- _What is needed_: The result should be an exact copy of only the lines from the one with "blue teapot [267,314,341,356]" through the last line of the data below, with pictures omitted.

Scene comparison data:
====================
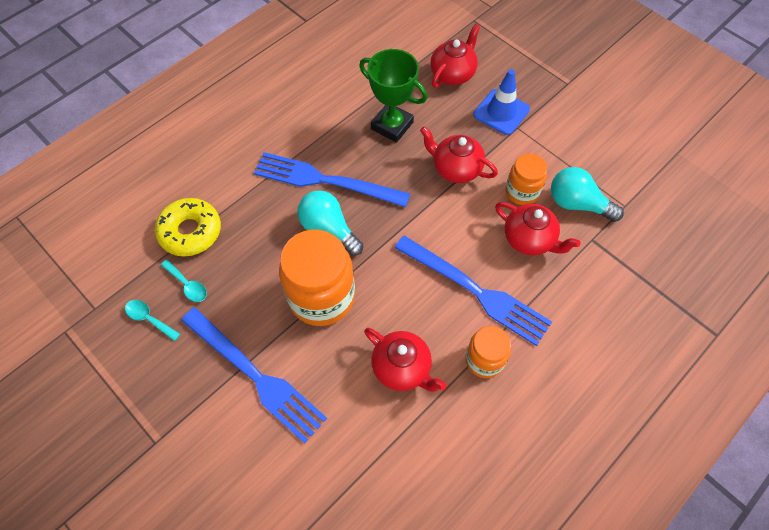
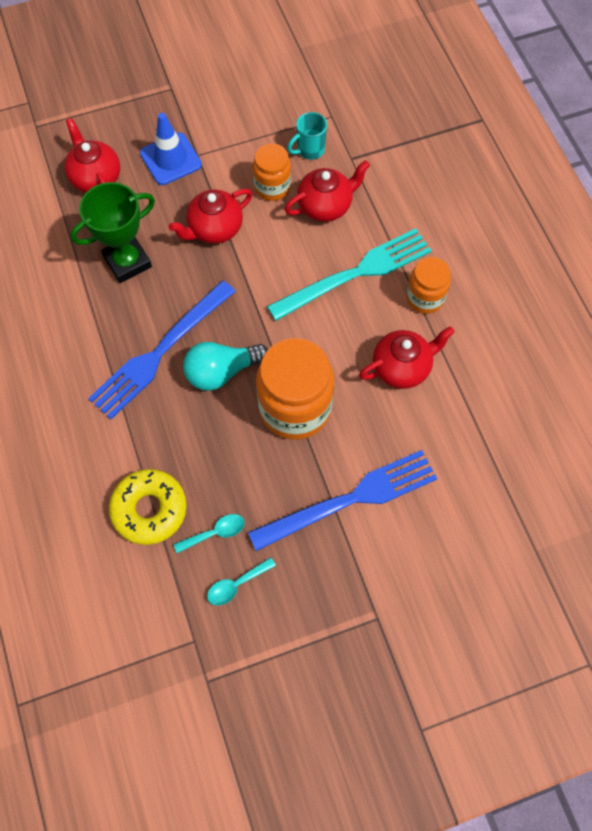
camera: 65 degrees left, 5 degrees up
blue fork [394,235,552,346] -> turquoise fork [267,228,432,321]
turquoise light bulb [551,167,624,222] -> turquoise mug [287,112,327,160]

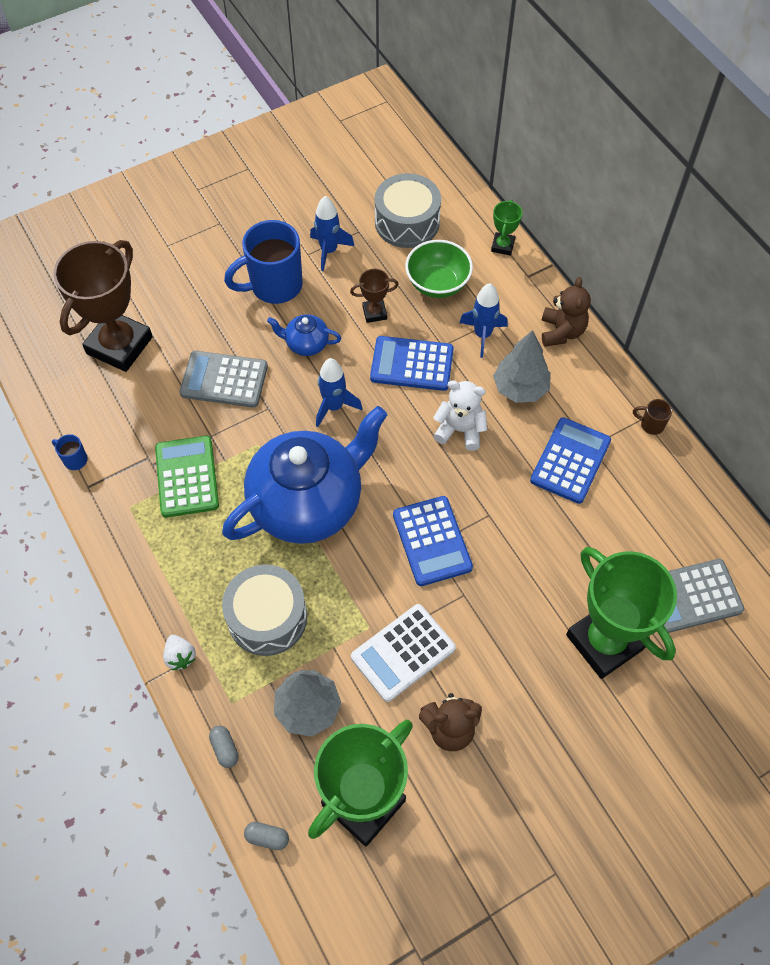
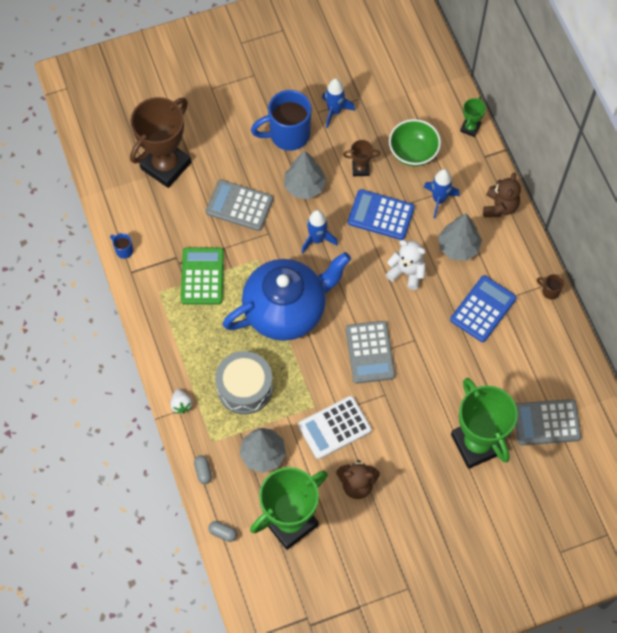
camera: 10 degrees right, 5 degrees up
blue teapot [267,314,341,356] -> grey tree [284,150,326,199]
grey drum [375,173,441,248] -> none
blue calculator [393,496,473,586] -> grey calculator [346,321,395,384]

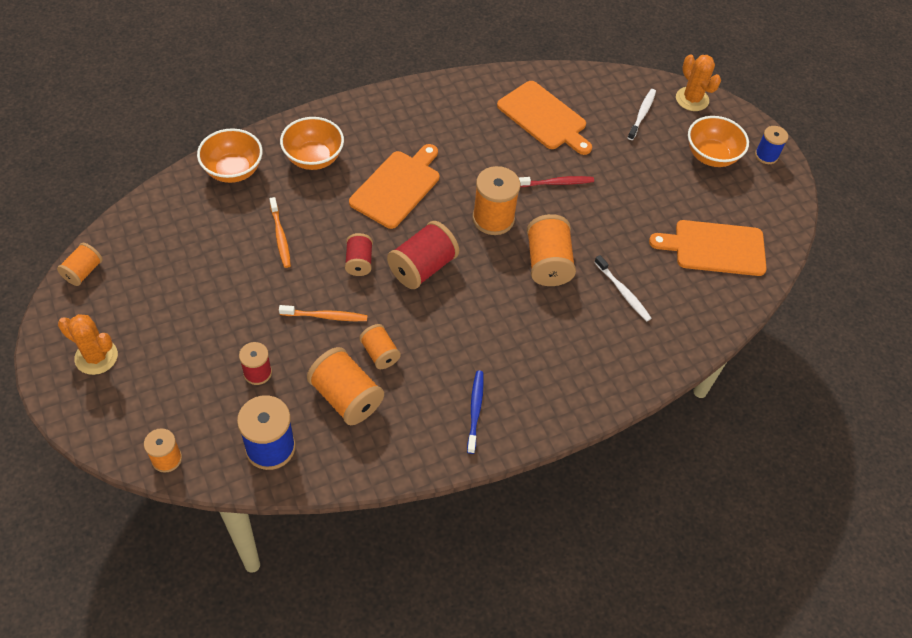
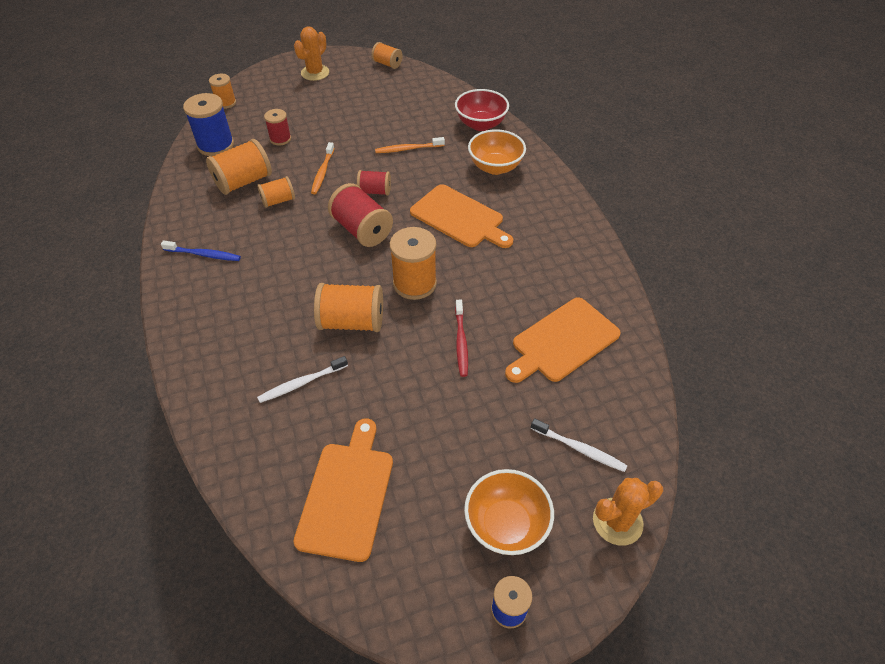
camera: 100 degrees right, 5 degrees down
orange bowl [197,128,263,183] -> red bowl [455,89,509,131]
====================
- _Solution to the exercise_:
blue teapot [267,314,341,356] -> grey tree [284,150,326,199]
grey drum [375,173,441,248] -> none
blue calculator [393,496,473,586] -> grey calculator [346,321,395,384]

camera: 100 degrees right, 5 degrees down
orange bowl [197,128,263,183] -> red bowl [455,89,509,131]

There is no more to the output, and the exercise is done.